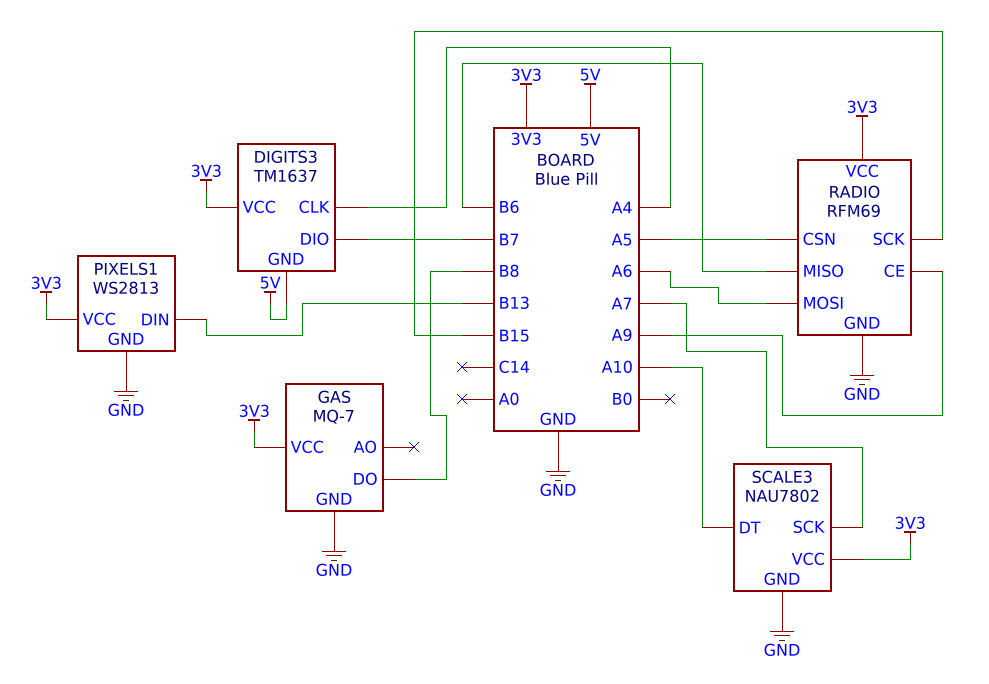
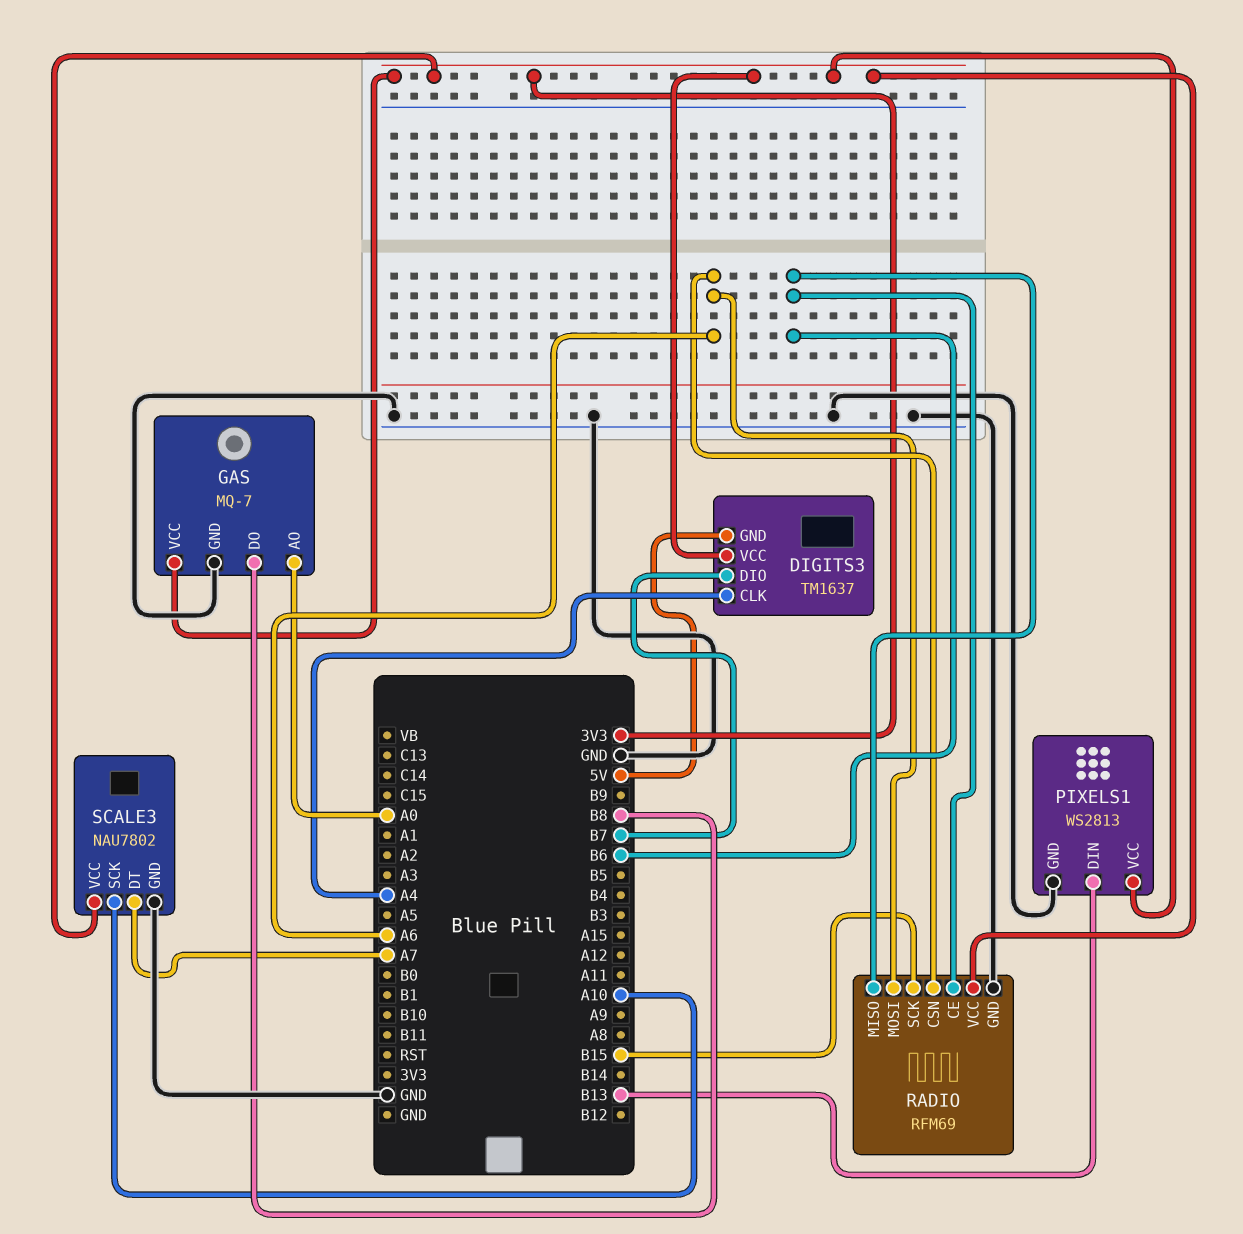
GAS pin AO: none -> A0
RADIO pin CE: A9 -> B6
RADIO pin CSN: A5 -> A6
SCALE3 pin DT: A10 -> A7
SCALE3 pin SCK: A7 -> A10

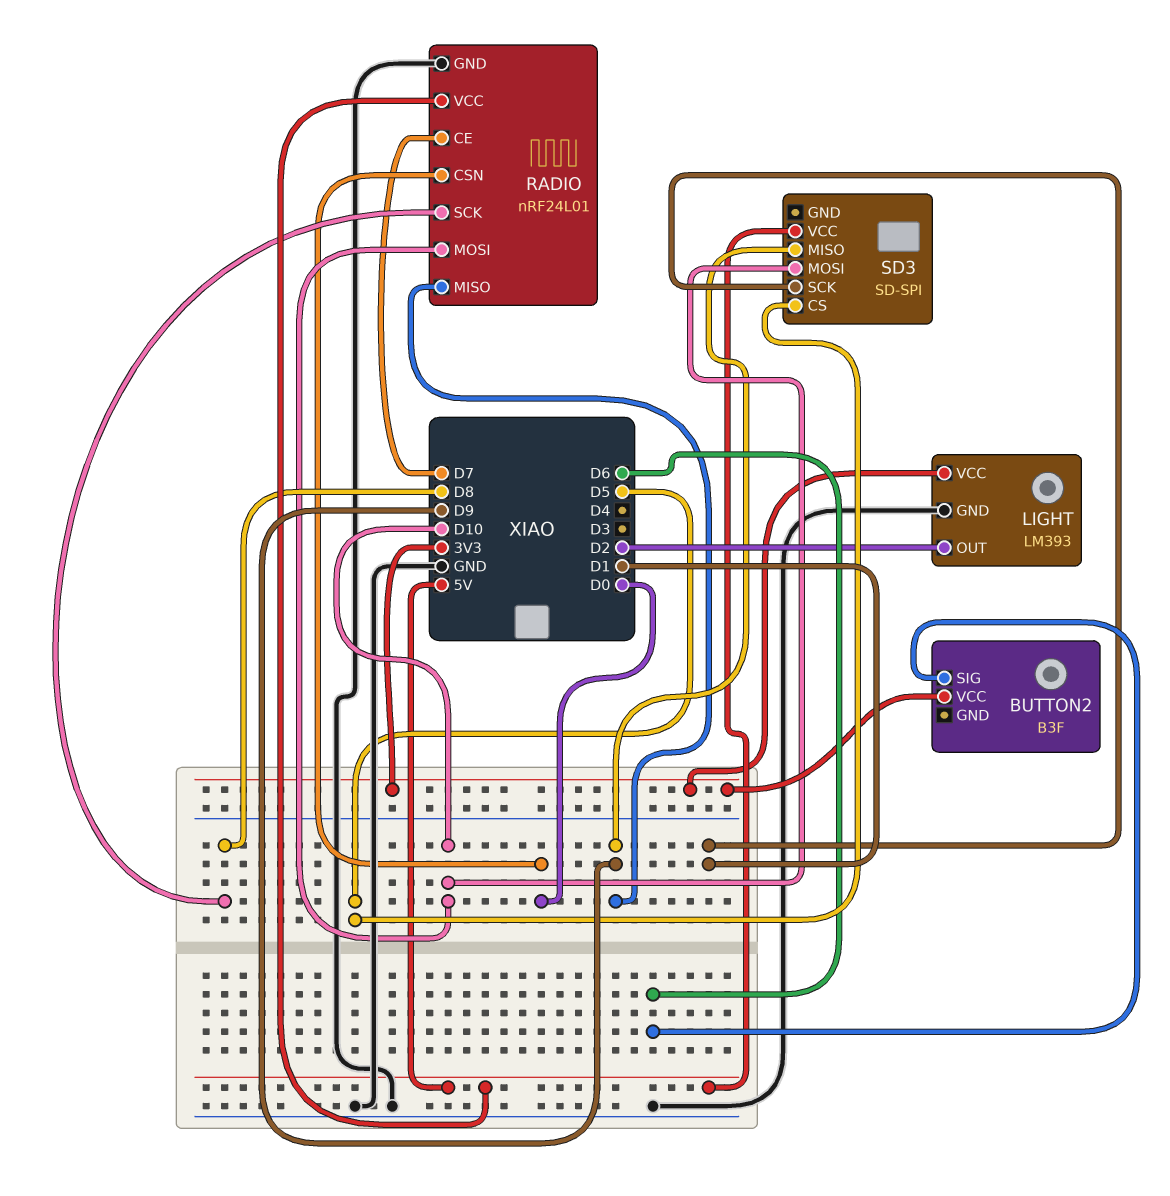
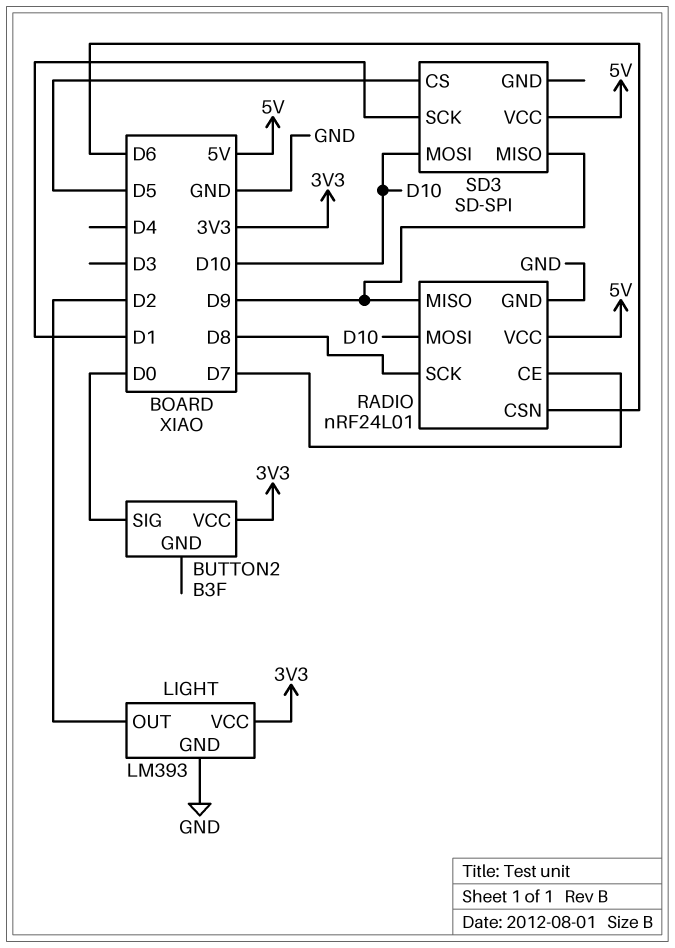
BUTTON2 pin SIG: D6 -> D0
RADIO pin CSN: D0 -> D6

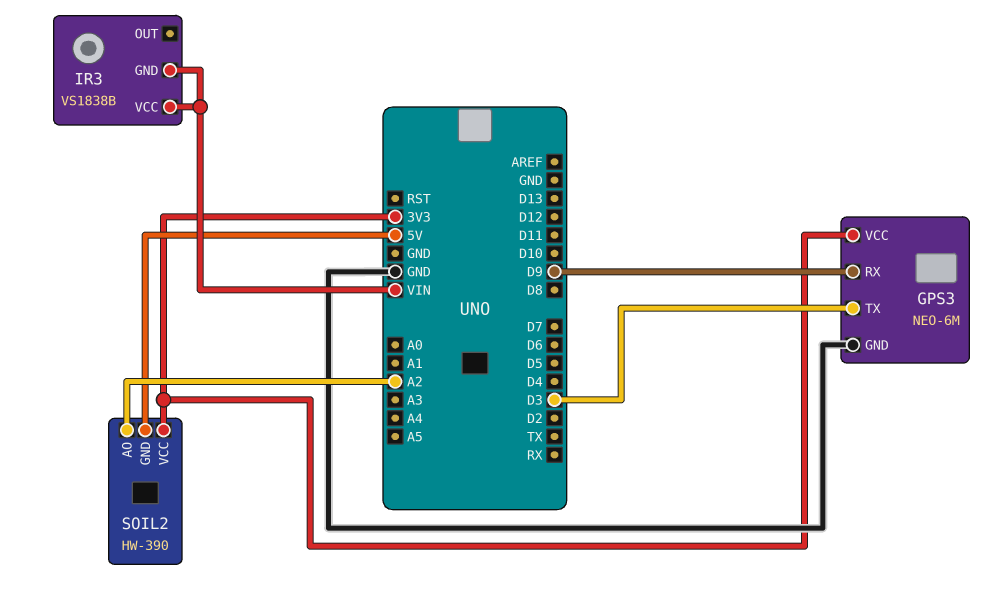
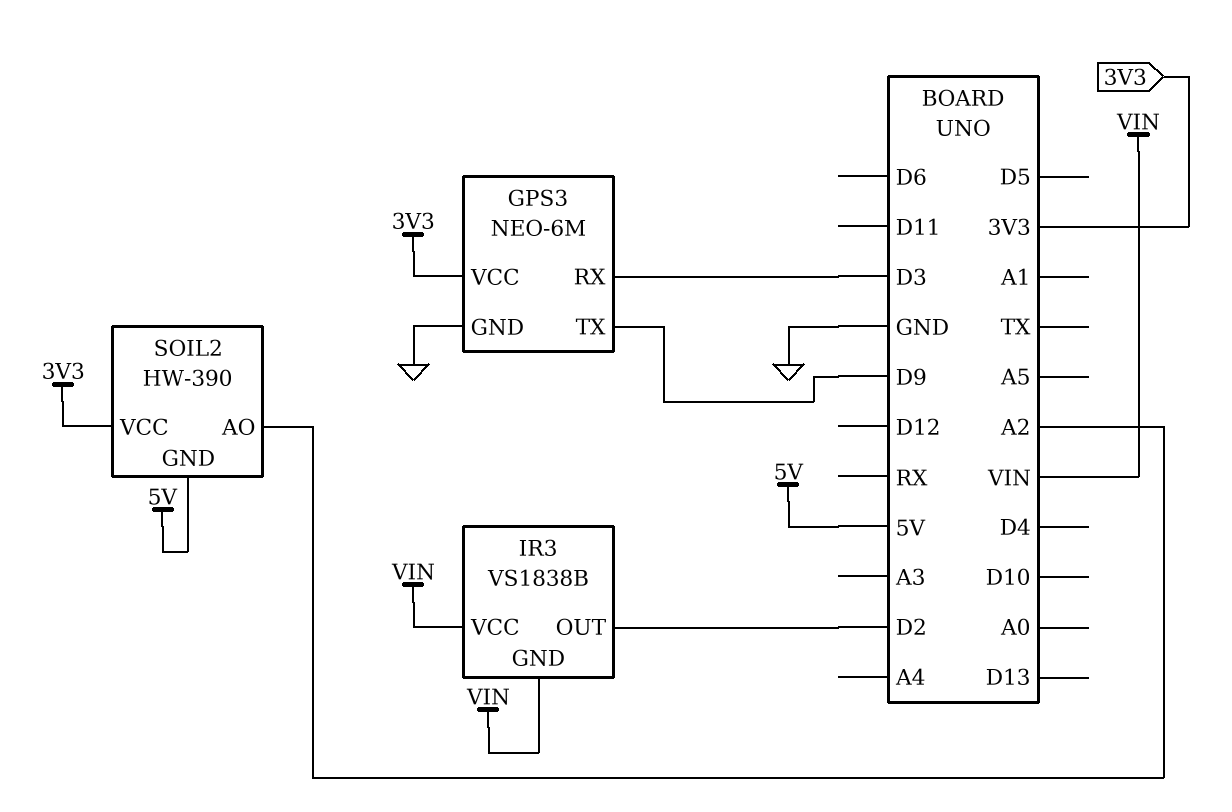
GPS3 pin RX: D9 -> D3
GPS3 pin TX: D3 -> D9
IR3 pin OUT: none -> D2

^^^^^^^^

## WORK INSTRUCTIONS
Going line by line through the entries above, count each line that has the word "RADIO", then state the count alone.

## SOLUTION TO THE EXERCISE
3